▸ **EXERCISE DIRECTIONS**: Please reproduce, exactly and in full, the lines running from the one that contains "(268, 326) = (578, 347): blue" to the end of the entries.

--- MATERIAL PROVIDED Enclosed Below ---

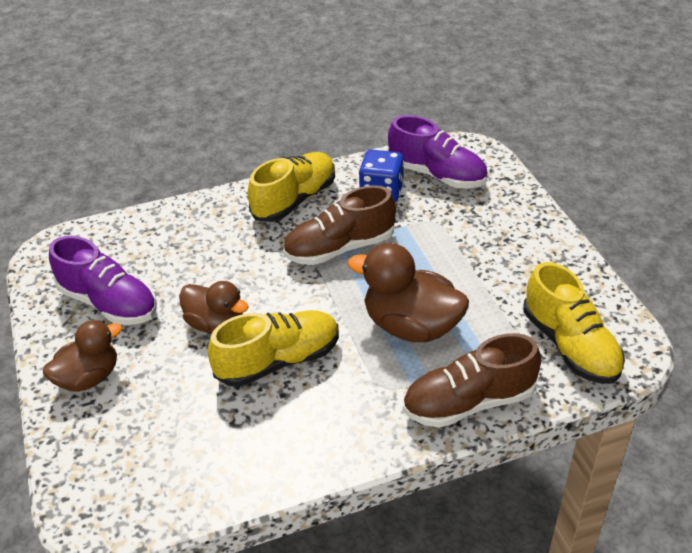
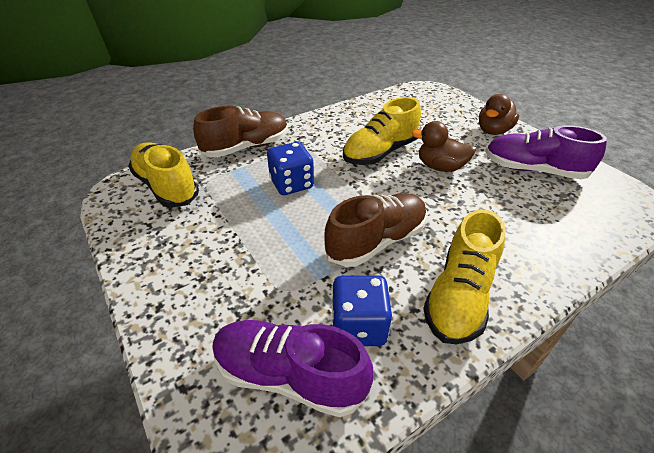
camera: 165 degrees right, 0 degrees up
(411, 326) = (291, 184): brown duck -> blue dice

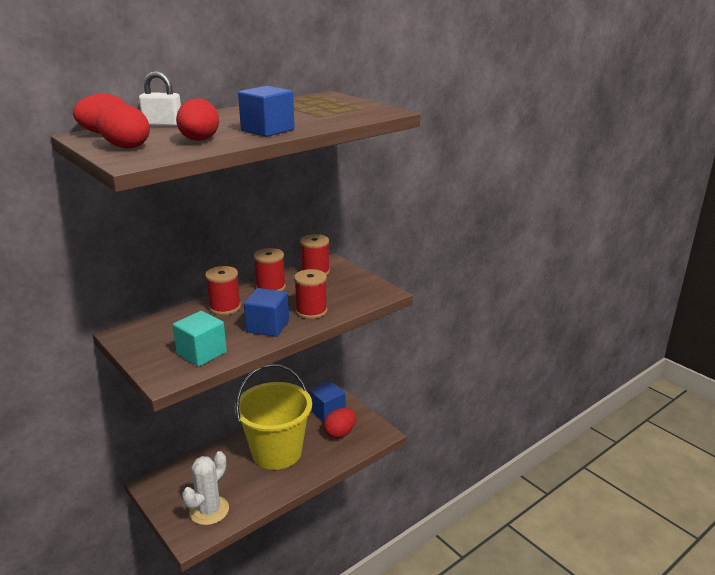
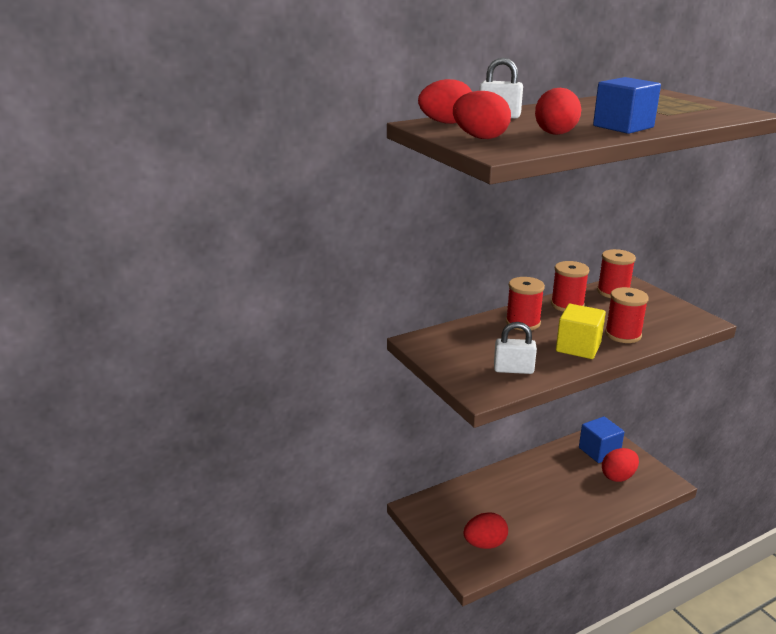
camera: 10 degrees right, 0 degrees up
(202, 353) = (513, 369): turquoise cube -> white padlock
(209, 510) = (485, 544): white cactus -> red egg
(268, 326) = (578, 347): blue cube -> yellow cube
(277, 452) = (549, 489): yellow bucket -> none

--- End of Enclosed MATERIAL PROVIDED ---

▸ **WRITTEN SOLUTION**:
(268, 326) = (578, 347): blue cube -> yellow cube
(277, 452) = (549, 489): yellow bucket -> none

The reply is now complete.